| Problem |
Below is a listing with pictures. Repeat exactly the lines starting at the one holding "red line: (188, 79) -> (270, 127), moved" and going on through the one holding "gray arrow: (88, 123) -> (79, 137), moved", and leave every picture out.

| Input data |
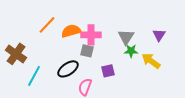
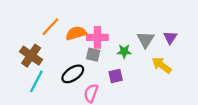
gray triangle: (126, 37) -> (146, 40), moved
green star: (131, 51) -> (124, 51), moved
brown cross: (16, 54) -> (31, 56), moved

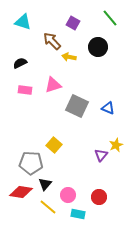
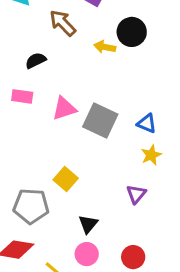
yellow arrow: (69, 57) -> (105, 47), moved
black semicircle: (20, 63) -> (36, 60), moved
pink triangle: (53, 85) -> (64, 108), moved
yellow star: (116, 145) -> (151, 155), moved
black triangle: (45, 184) -> (88, 224), moved

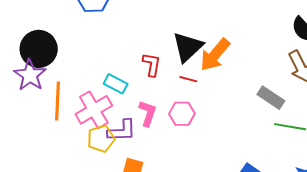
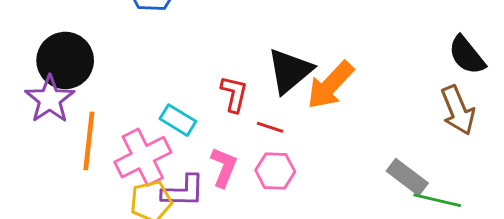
red line: (188, 79) -> (270, 127), moved
gray rectangle: (271, 98) -> (407, 177), moved

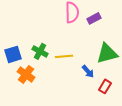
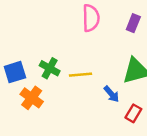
purple rectangle: (94, 18) -> (133, 23), moved, turned -40

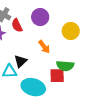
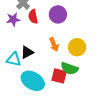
yellow circle: (71, 31) -> (77, 47), moved

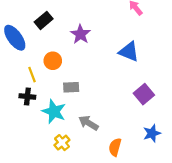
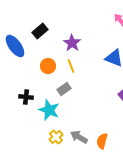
yellow line: (32, 75) -> (71, 66), moved
gray rectangle: (71, 87) -> (64, 89), turned -32
gray arrow: (88, 123) -> (79, 137), moved

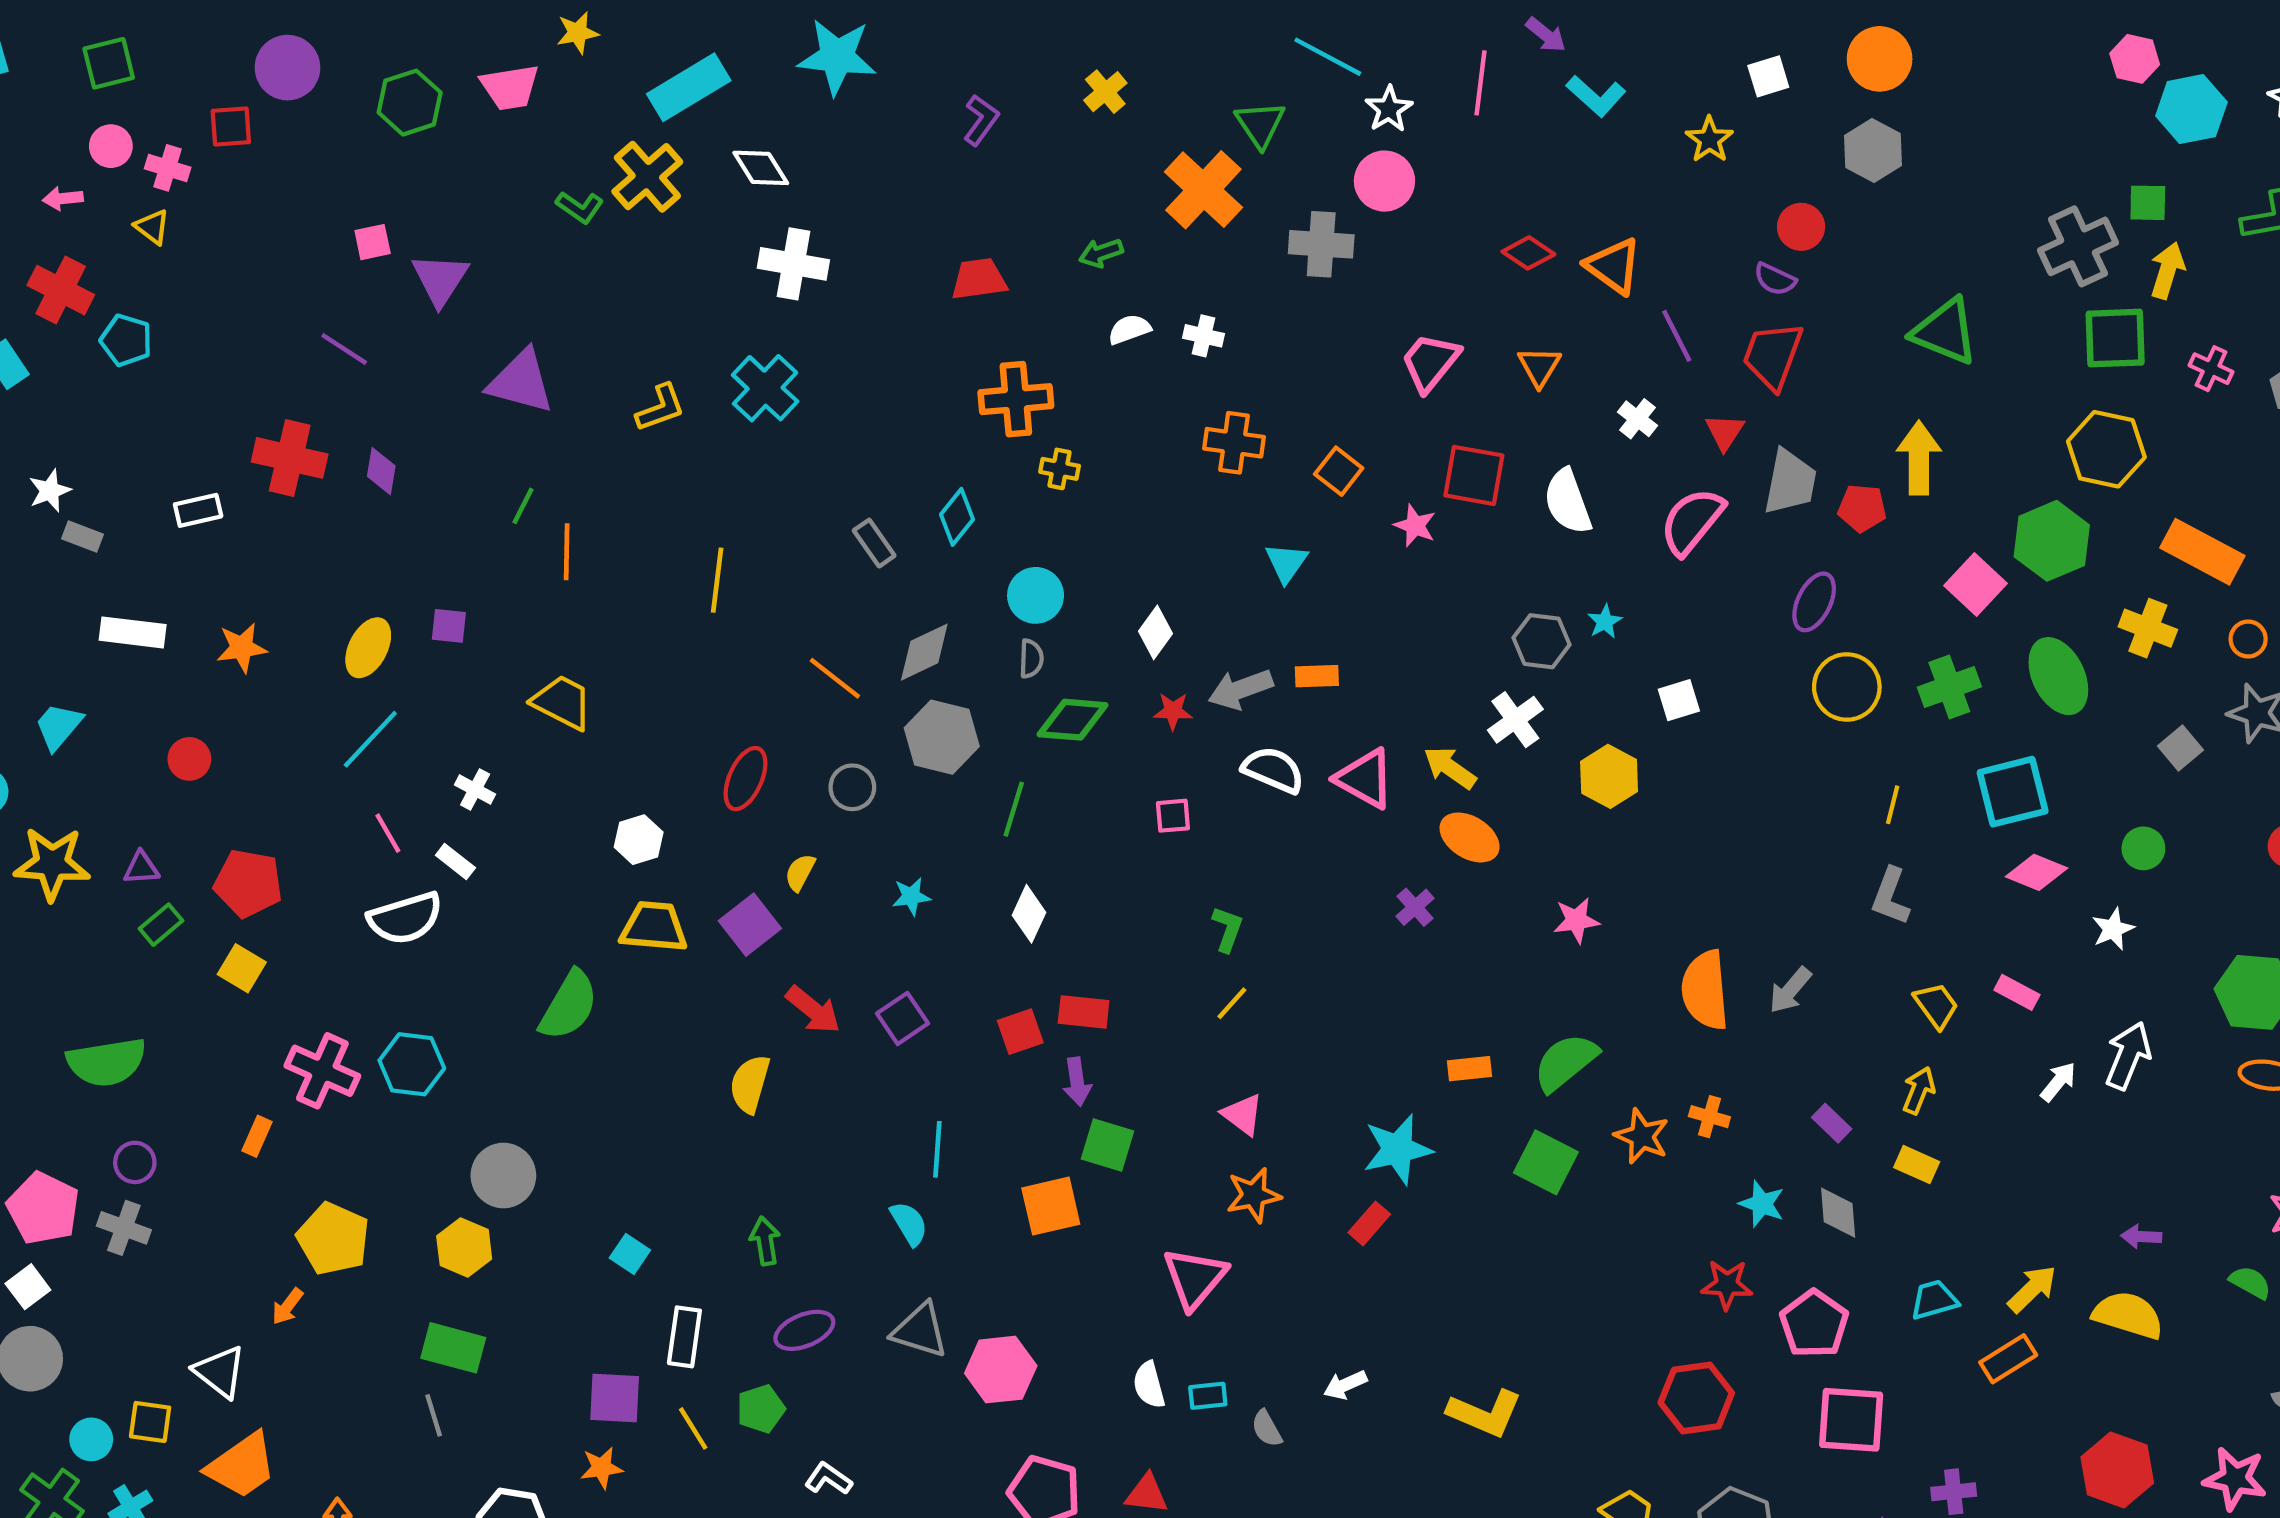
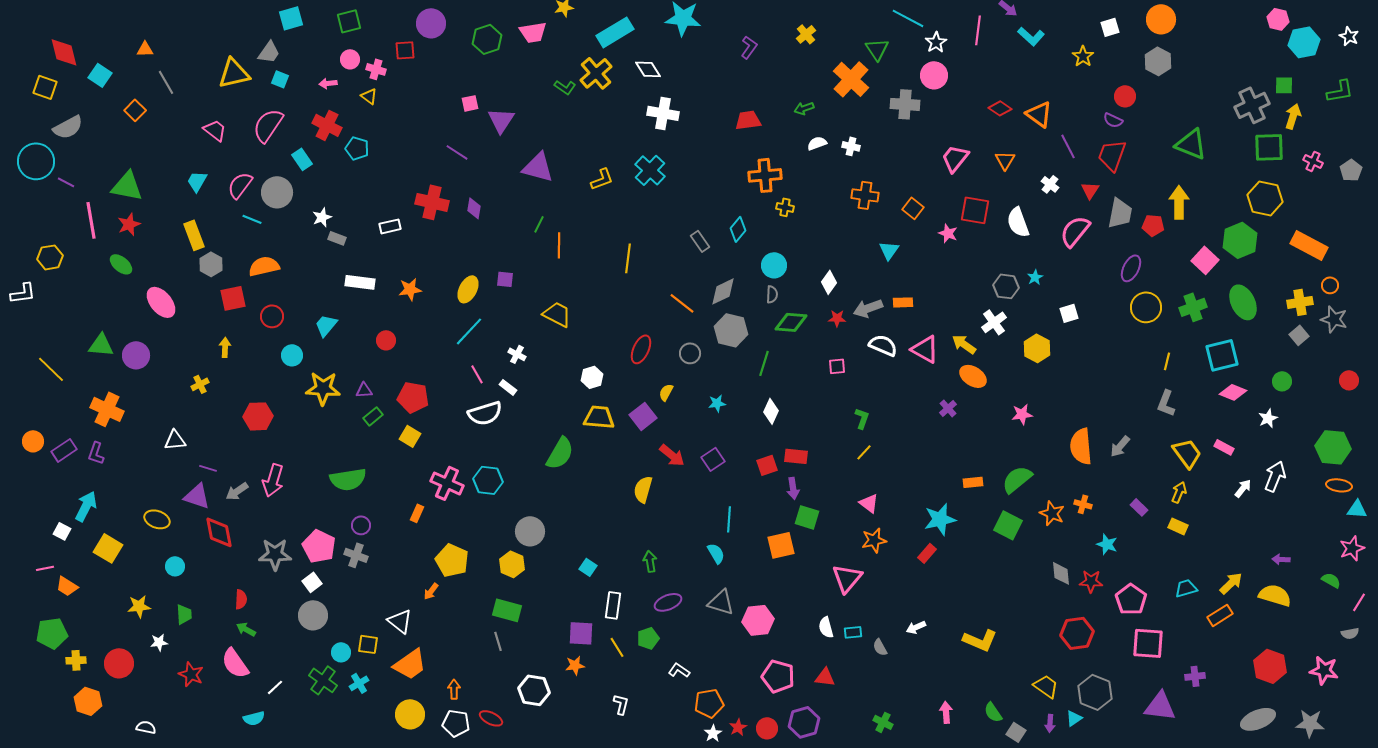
yellow cross: (2148, 628) -> (1300, 302), moved, turned -30
yellow trapezoid: (1936, 1005) -> (1187, 453), size x1.4
gray diamond: (1838, 1213) -> (1061, 573), moved

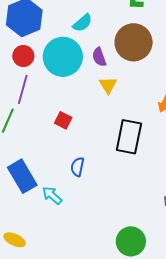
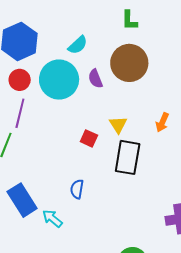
yellow triangle: (108, 85) -> (118, 125), moved
red square: (63, 120) -> (89, 138), moved

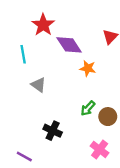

| Answer for the task |
red line: (188, 79) -> (270, 127), moved
gray rectangle: (271, 98) -> (407, 177), moved

purple rectangle: (94, 18) -> (133, 23), moved, turned -40

yellow circle: (71, 31) -> (77, 47), moved

yellow line: (32, 75) -> (71, 66), moved
gray rectangle: (71, 87) -> (64, 89), turned -32
gray arrow: (88, 123) -> (79, 137), moved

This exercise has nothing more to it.